_SOURCE DATA_:
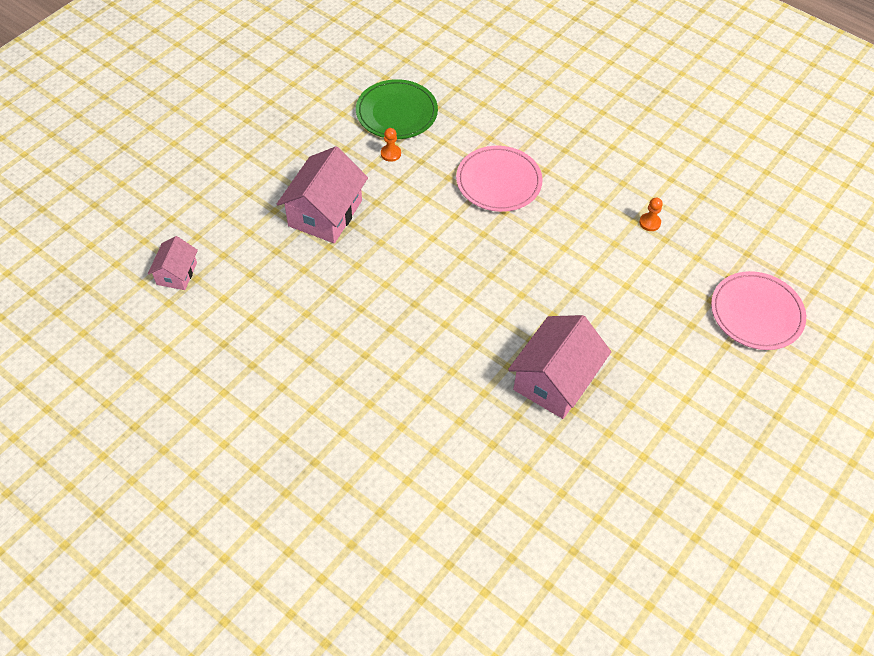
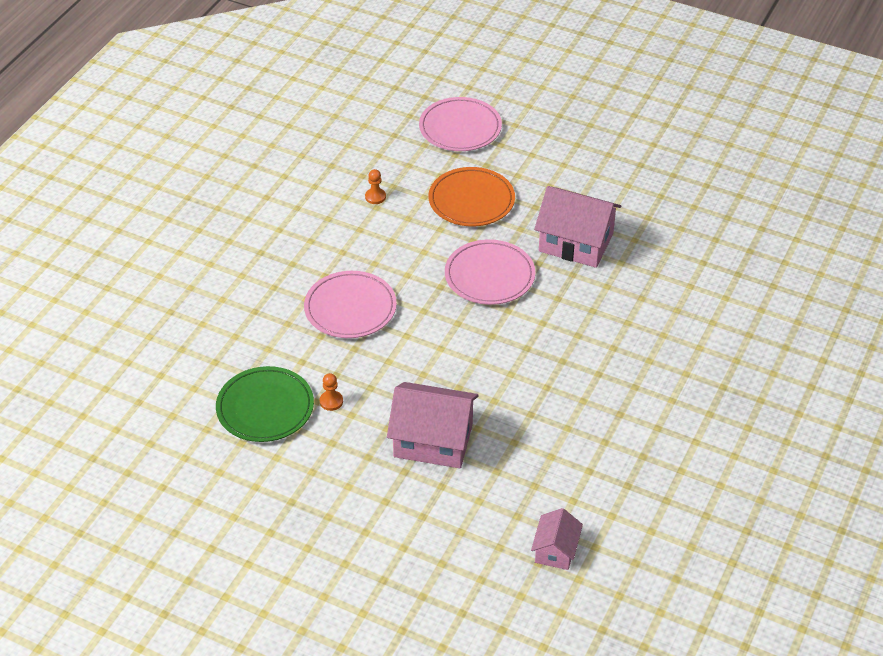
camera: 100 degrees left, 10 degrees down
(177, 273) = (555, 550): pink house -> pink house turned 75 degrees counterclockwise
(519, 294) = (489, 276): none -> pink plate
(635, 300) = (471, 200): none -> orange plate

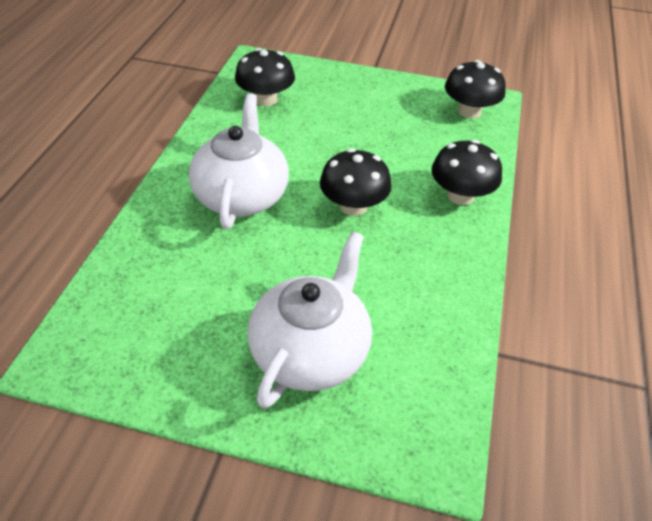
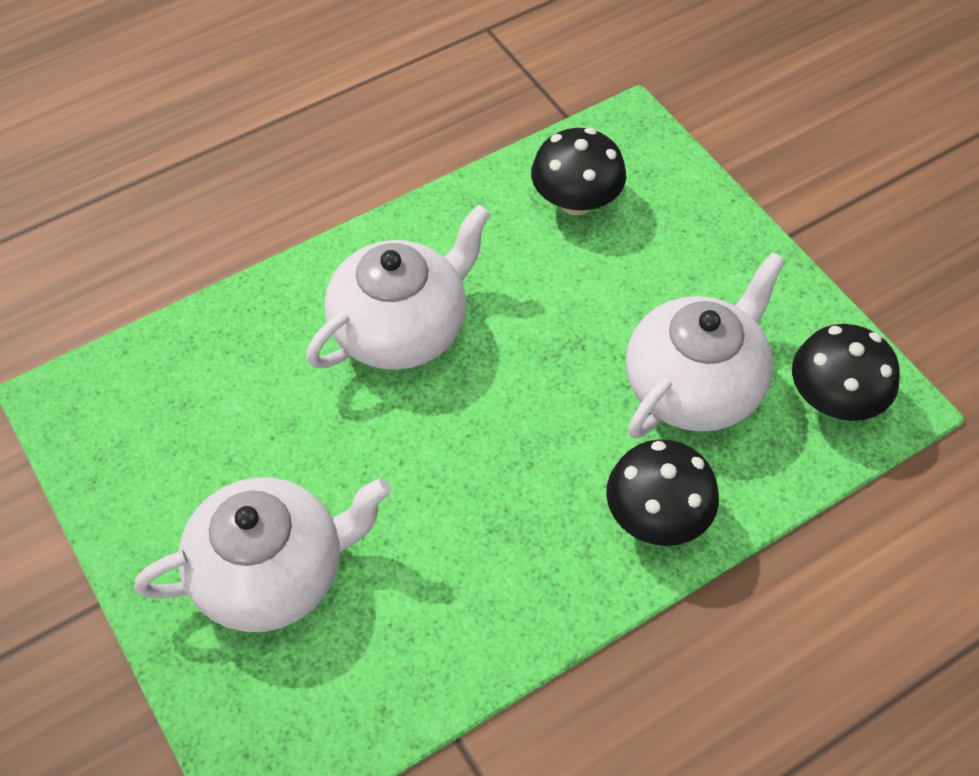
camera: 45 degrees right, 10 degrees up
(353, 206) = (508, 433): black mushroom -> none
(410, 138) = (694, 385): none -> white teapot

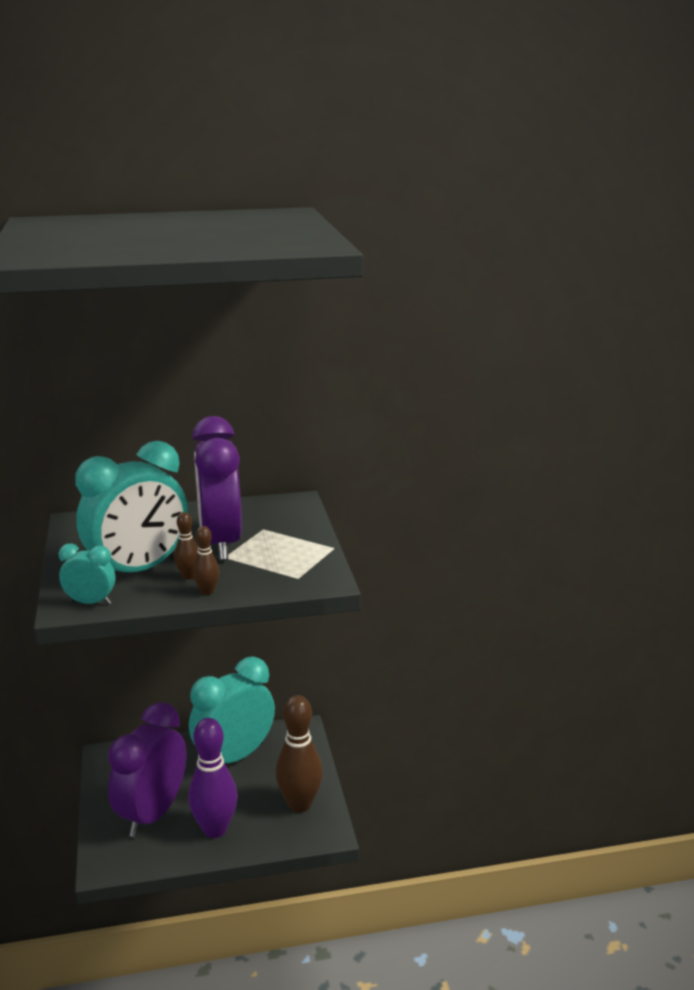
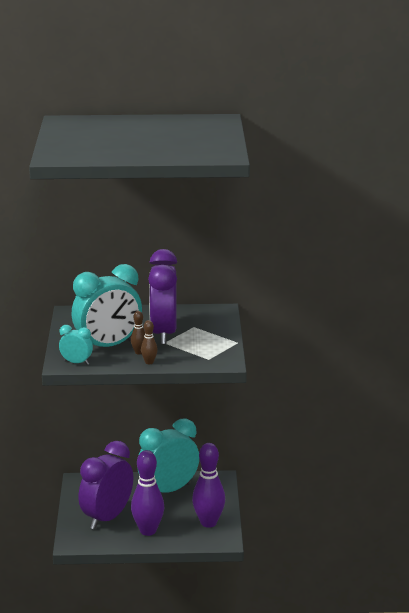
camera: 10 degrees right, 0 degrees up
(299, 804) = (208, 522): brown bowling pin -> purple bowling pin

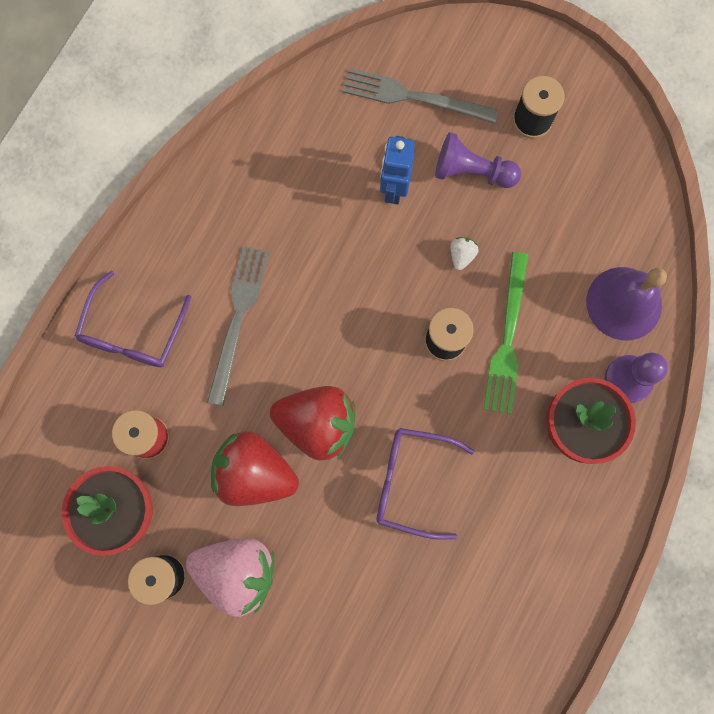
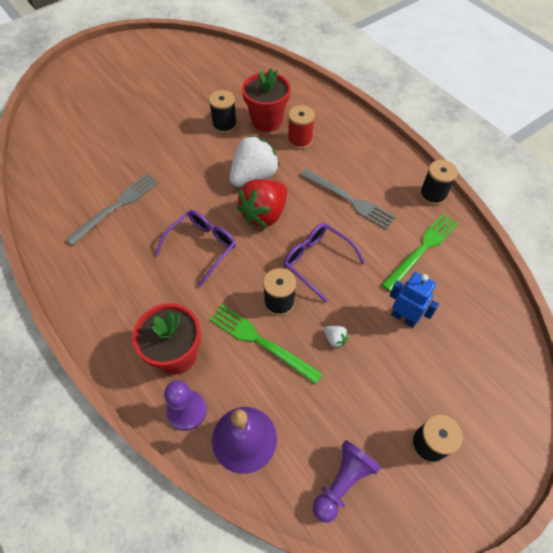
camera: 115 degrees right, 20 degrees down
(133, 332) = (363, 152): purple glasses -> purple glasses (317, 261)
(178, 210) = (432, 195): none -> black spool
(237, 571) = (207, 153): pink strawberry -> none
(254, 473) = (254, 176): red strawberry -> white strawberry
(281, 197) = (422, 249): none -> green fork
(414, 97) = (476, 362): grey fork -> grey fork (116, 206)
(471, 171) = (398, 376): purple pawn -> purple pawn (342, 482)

_EXERCISE AIM_:
Pictures stay out; print everything else in the data exactly.

_RESULT FOR THIS EXERCISE_:
camera: 100 degrees left, 10 degrees down
(177, 273) = (555, 550): pink house -> pink house turned 75 degrees counterclockwise
(519, 294) = (489, 276): none -> pink plate
(635, 300) = (471, 200): none -> orange plate

camera: 45 degrees right, 10 degrees up
(353, 206) = (508, 433): black mushroom -> none
(410, 138) = (694, 385): none -> white teapot

camera: 10 degrees right, 0 degrees up
(299, 804) = (208, 522): brown bowling pin -> purple bowling pin

camera: 115 degrees right, 20 degrees down
(133, 332) = (363, 152): purple glasses -> purple glasses (317, 261)
(178, 210) = (432, 195): none -> black spool
(237, 571) = (207, 153): pink strawberry -> none
(254, 473) = (254, 176): red strawberry -> white strawberry
(281, 197) = (422, 249): none -> green fork
(414, 97) = (476, 362): grey fork -> grey fork (116, 206)
(471, 171) = (398, 376): purple pawn -> purple pawn (342, 482)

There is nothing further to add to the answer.